→ **Records**:
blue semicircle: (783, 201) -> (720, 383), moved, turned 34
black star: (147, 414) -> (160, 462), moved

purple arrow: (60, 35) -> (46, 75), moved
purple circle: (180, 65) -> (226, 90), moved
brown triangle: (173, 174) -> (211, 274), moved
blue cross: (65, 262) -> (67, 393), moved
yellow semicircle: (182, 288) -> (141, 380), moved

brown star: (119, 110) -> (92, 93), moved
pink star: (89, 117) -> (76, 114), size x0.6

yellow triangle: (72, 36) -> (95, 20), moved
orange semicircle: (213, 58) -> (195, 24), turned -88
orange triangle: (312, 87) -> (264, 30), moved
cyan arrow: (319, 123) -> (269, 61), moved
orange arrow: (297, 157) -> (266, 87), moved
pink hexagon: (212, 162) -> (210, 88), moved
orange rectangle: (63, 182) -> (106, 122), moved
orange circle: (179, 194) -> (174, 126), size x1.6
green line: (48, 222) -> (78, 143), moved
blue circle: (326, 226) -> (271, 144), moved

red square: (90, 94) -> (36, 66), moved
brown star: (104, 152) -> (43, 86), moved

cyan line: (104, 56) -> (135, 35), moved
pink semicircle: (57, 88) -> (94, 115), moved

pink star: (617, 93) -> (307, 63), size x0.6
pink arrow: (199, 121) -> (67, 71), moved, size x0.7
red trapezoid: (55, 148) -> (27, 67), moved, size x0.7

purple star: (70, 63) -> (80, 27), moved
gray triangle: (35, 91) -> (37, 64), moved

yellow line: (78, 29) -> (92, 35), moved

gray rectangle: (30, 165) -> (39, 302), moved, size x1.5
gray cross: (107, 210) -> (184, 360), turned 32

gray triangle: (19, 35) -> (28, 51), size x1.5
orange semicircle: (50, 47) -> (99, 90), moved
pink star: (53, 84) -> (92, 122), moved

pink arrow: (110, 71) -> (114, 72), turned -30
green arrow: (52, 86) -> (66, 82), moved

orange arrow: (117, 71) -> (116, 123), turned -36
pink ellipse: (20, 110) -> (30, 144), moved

→ **Exercise instructions**:
Print each entry above word for word, leaving none out.

→ **Answer space**:
blue semicircle: (783, 201) -> (720, 383), moved, turned 34
black star: (147, 414) -> (160, 462), moved

purple arrow: (60, 35) -> (46, 75), moved
purple circle: (180, 65) -> (226, 90), moved
brown triangle: (173, 174) -> (211, 274), moved
blue cross: (65, 262) -> (67, 393), moved
yellow semicircle: (182, 288) -> (141, 380), moved

brown star: (119, 110) -> (92, 93), moved
pink star: (89, 117) -> (76, 114), size x0.6

yellow triangle: (72, 36) -> (95, 20), moved
orange semicircle: (213, 58) -> (195, 24), turned -88
orange triangle: (312, 87) -> (264, 30), moved
cyan arrow: (319, 123) -> (269, 61), moved
orange arrow: (297, 157) -> (266, 87), moved
pink hexagon: (212, 162) -> (210, 88), moved
orange rectangle: (63, 182) -> (106, 122), moved
orange circle: (179, 194) -> (174, 126), size x1.6
green line: (48, 222) -> (78, 143), moved
blue circle: (326, 226) -> (271, 144), moved

red square: (90, 94) -> (36, 66), moved
brown star: (104, 152) -> (43, 86), moved

cyan line: (104, 56) -> (135, 35), moved
pink semicircle: (57, 88) -> (94, 115), moved

pink star: (617, 93) -> (307, 63), size x0.6
pink arrow: (199, 121) -> (67, 71), moved, size x0.7
red trapezoid: (55, 148) -> (27, 67), moved, size x0.7

purple star: (70, 63) -> (80, 27), moved
gray triangle: (35, 91) -> (37, 64), moved

yellow line: (78, 29) -> (92, 35), moved

gray rectangle: (30, 165) -> (39, 302), moved, size x1.5
gray cross: (107, 210) -> (184, 360), turned 32

gray triangle: (19, 35) -> (28, 51), size x1.5
orange semicircle: (50, 47) -> (99, 90), moved
pink star: (53, 84) -> (92, 122), moved

pink arrow: (110, 71) -> (114, 72), turned -30
green arrow: (52, 86) -> (66, 82), moved

orange arrow: (117, 71) -> (116, 123), turned -36
pink ellipse: (20, 110) -> (30, 144), moved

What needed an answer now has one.